### Saved data entries
-----

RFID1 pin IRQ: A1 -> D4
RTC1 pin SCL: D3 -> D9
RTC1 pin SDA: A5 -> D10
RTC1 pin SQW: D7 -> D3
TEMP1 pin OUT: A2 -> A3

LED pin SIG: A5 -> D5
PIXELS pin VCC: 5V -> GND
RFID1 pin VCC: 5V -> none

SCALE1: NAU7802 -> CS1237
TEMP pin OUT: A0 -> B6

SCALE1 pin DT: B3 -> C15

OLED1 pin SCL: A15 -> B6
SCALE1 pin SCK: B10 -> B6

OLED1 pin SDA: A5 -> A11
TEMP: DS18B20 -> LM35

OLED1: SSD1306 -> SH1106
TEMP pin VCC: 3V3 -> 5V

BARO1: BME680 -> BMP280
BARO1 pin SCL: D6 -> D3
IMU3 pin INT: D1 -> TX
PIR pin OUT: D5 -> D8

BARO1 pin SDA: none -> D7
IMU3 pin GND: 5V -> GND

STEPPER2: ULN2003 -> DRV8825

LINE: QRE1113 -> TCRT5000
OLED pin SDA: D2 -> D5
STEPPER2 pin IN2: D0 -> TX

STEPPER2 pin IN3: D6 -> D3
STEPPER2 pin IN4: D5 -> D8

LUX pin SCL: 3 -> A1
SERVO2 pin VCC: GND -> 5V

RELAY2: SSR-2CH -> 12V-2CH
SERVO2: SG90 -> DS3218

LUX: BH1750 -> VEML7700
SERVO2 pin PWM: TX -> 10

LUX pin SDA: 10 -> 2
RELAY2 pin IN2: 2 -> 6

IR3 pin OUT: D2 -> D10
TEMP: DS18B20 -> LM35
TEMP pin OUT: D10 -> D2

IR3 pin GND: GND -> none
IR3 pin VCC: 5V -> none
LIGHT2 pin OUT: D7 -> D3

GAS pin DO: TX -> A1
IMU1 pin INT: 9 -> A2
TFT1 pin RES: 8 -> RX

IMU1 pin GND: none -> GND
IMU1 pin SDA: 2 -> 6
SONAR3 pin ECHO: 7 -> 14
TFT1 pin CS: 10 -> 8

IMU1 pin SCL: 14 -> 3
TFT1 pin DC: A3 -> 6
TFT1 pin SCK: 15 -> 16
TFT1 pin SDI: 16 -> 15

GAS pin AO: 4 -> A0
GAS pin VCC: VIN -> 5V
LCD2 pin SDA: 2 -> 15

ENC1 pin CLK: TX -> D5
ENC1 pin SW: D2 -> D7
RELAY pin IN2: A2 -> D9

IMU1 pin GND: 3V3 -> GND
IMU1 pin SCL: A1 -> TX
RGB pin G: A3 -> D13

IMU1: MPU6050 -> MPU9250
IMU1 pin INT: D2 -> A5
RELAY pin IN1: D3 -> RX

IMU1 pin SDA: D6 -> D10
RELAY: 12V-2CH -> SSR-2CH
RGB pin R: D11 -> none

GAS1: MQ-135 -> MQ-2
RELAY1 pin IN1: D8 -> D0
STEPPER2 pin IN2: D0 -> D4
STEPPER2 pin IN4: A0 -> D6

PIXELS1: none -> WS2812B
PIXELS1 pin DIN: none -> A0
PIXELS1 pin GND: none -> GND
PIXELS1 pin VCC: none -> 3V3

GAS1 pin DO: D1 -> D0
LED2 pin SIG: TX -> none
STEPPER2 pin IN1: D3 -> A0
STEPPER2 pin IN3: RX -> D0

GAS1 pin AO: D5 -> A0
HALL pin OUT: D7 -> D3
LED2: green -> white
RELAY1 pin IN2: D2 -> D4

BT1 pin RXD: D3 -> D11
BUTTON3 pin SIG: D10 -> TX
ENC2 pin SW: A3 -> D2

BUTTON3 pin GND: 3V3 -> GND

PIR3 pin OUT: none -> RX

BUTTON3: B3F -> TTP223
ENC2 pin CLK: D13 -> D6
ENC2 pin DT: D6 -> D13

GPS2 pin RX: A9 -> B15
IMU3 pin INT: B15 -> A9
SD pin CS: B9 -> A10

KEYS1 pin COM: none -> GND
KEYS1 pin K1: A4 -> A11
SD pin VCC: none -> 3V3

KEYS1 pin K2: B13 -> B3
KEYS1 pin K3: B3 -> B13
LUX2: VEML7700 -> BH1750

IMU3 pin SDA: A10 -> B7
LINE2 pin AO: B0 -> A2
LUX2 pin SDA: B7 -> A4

-----

### Activity
Type out the whole of the data again, exactly as shown.

### Task solution
RFID1 pin IRQ: A1 -> D4
RTC1 pin SCL: D3 -> D9
RTC1 pin SDA: A5 -> D10
RTC1 pin SQW: D7 -> D3
TEMP1 pin OUT: A2 -> A3

LED pin SIG: A5 -> D5
PIXELS pin VCC: 5V -> GND
RFID1 pin VCC: 5V -> none

SCALE1: NAU7802 -> CS1237
TEMP pin OUT: A0 -> B6

SCALE1 pin DT: B3 -> C15

OLED1 pin SCL: A15 -> B6
SCALE1 pin SCK: B10 -> B6

OLED1 pin SDA: A5 -> A11
TEMP: DS18B20 -> LM35

OLED1: SSD1306 -> SH1106
TEMP pin VCC: 3V3 -> 5V

BARO1: BME680 -> BMP280
BARO1 pin SCL: D6 -> D3
IMU3 pin INT: D1 -> TX
PIR pin OUT: D5 -> D8

BARO1 pin SDA: none -> D7
IMU3 pin GND: 5V -> GND

STEPPER2: ULN2003 -> DRV8825

LINE: QRE1113 -> TCRT5000
OLED pin SDA: D2 -> D5
STEPPER2 pin IN2: D0 -> TX

STEPPER2 pin IN3: D6 -> D3
STEPPER2 pin IN4: D5 -> D8

LUX pin SCL: 3 -> A1
SERVO2 pin VCC: GND -> 5V

RELAY2: SSR-2CH -> 12V-2CH
SERVO2: SG90 -> DS3218

LUX: BH1750 -> VEML7700
SERVO2 pin PWM: TX -> 10

LUX pin SDA: 10 -> 2
RELAY2 pin IN2: 2 -> 6

IR3 pin OUT: D2 -> D10
TEMP: DS18B20 -> LM35
TEMP pin OUT: D10 -> D2

IR3 pin GND: GND -> none
IR3 pin VCC: 5V -> none
LIGHT2 pin OUT: D7 -> D3

GAS pin DO: TX -> A1
IMU1 pin INT: 9 -> A2
TFT1 pin RES: 8 -> RX

IMU1 pin GND: none -> GND
IMU1 pin SDA: 2 -> 6
SONAR3 pin ECHO: 7 -> 14
TFT1 pin CS: 10 -> 8

IMU1 pin SCL: 14 -> 3
TFT1 pin DC: A3 -> 6
TFT1 pin SCK: 15 -> 16
TFT1 pin SDI: 16 -> 15

GAS pin AO: 4 -> A0
GAS pin VCC: VIN -> 5V
LCD2 pin SDA: 2 -> 15

ENC1 pin CLK: TX -> D5
ENC1 pin SW: D2 -> D7
RELAY pin IN2: A2 -> D9

IMU1 pin GND: 3V3 -> GND
IMU1 pin SCL: A1 -> TX
RGB pin G: A3 -> D13

IMU1: MPU6050 -> MPU9250
IMU1 pin INT: D2 -> A5
RELAY pin IN1: D3 -> RX

IMU1 pin SDA: D6 -> D10
RELAY: 12V-2CH -> SSR-2CH
RGB pin R: D11 -> none

GAS1: MQ-135 -> MQ-2
RELAY1 pin IN1: D8 -> D0
STEPPER2 pin IN2: D0 -> D4
STEPPER2 pin IN4: A0 -> D6

PIXELS1: none -> WS2812B
PIXELS1 pin DIN: none -> A0
PIXELS1 pin GND: none -> GND
PIXELS1 pin VCC: none -> 3V3

GAS1 pin DO: D1 -> D0
LED2 pin SIG: TX -> none
STEPPER2 pin IN1: D3 -> A0
STEPPER2 pin IN3: RX -> D0

GAS1 pin AO: D5 -> A0
HALL pin OUT: D7 -> D3
LED2: green -> white
RELAY1 pin IN2: D2 -> D4

BT1 pin RXD: D3 -> D11
BUTTON3 pin SIG: D10 -> TX
ENC2 pin SW: A3 -> D2

BUTTON3 pin GND: 3V3 -> GND

PIR3 pin OUT: none -> RX

BUTTON3: B3F -> TTP223
ENC2 pin CLK: D13 -> D6
ENC2 pin DT: D6 -> D13

GPS2 pin RX: A9 -> B15
IMU3 pin INT: B15 -> A9
SD pin CS: B9 -> A10

KEYS1 pin COM: none -> GND
KEYS1 pin K1: A4 -> A11
SD pin VCC: none -> 3V3

KEYS1 pin K2: B13 -> B3
KEYS1 pin K3: B3 -> B13
LUX2: VEML7700 -> BH1750

IMU3 pin SDA: A10 -> B7
LINE2 pin AO: B0 -> A2
LUX2 pin SDA: B7 -> A4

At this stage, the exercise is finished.